--- RECORDS SUPPLIED ---
[Start of section]

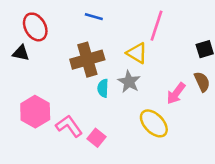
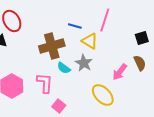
blue line: (94, 17) -> (75, 26), moved
cyan semicircle: (103, 88) -> (64, 68), turned -56
pink L-shape: (69, 126) -> (45, 83), moved, turned 40

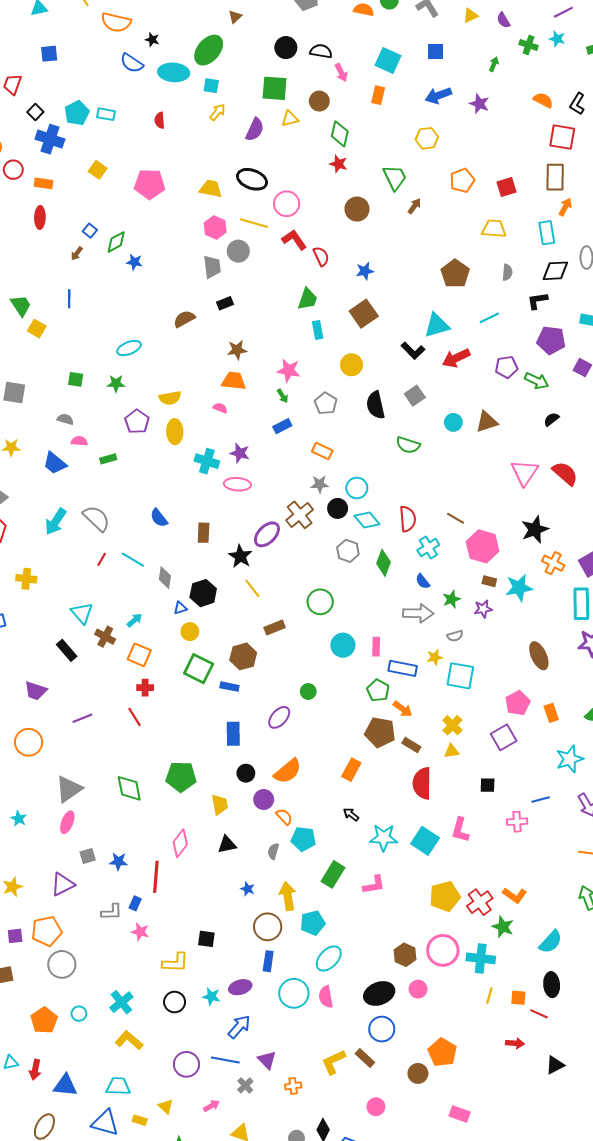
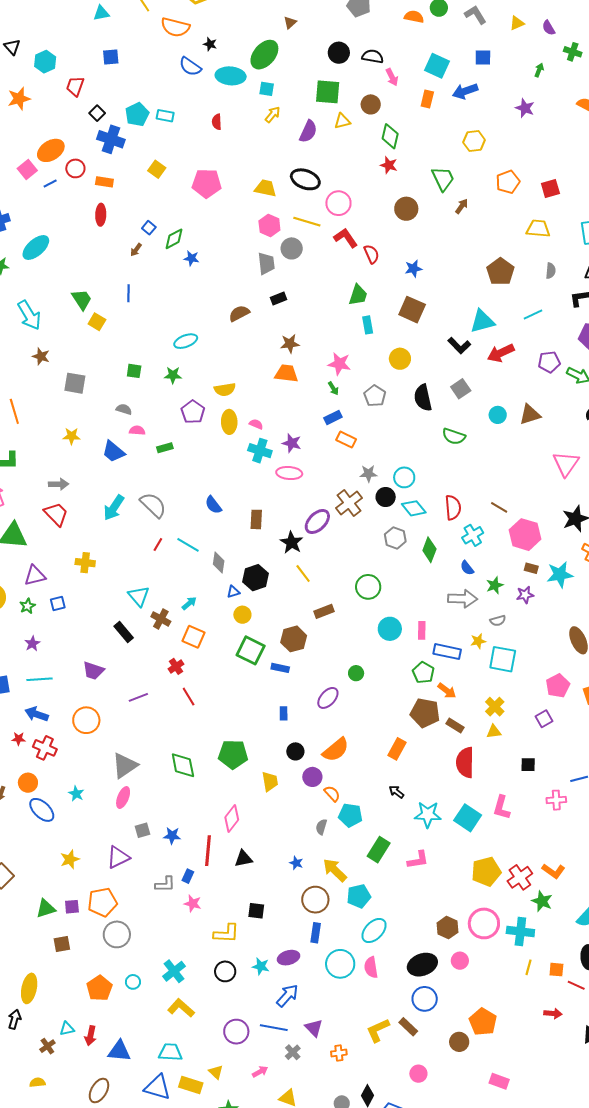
blue arrow: (438, 95) -> (465, 91), moved
brown square: (364, 314) -> (412, 310), turned -32
pink semicircle: (220, 408) -> (256, 424), moved
orange rectangle: (322, 451) -> (346, 440), moved
red cross: (145, 688) -> (176, 666), moved, turned -35
blue rectangle: (233, 734) -> (284, 713), size x0.6
purple square: (504, 737) -> (544, 719), size x0.7
black triangle: (227, 845) -> (243, 859), moved
yellow arrow: (288, 896) -> (335, 870), turned -36
yellow rectangle: (140, 1120) -> (191, 1085), size x1.6

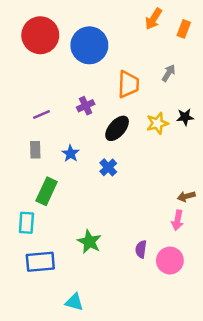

[End of section]

--- TASK DETAILS ---
From the first line to the last, set down the records word for word and drop the images.

--- WORKED SOLUTION ---
blue line: (94, 17) -> (75, 26), moved
cyan semicircle: (103, 88) -> (64, 68), turned -56
pink L-shape: (69, 126) -> (45, 83), moved, turned 40

blue arrow: (438, 95) -> (465, 91), moved
brown square: (364, 314) -> (412, 310), turned -32
pink semicircle: (220, 408) -> (256, 424), moved
orange rectangle: (322, 451) -> (346, 440), moved
red cross: (145, 688) -> (176, 666), moved, turned -35
blue rectangle: (233, 734) -> (284, 713), size x0.6
purple square: (504, 737) -> (544, 719), size x0.7
black triangle: (227, 845) -> (243, 859), moved
yellow arrow: (288, 896) -> (335, 870), turned -36
yellow rectangle: (140, 1120) -> (191, 1085), size x1.6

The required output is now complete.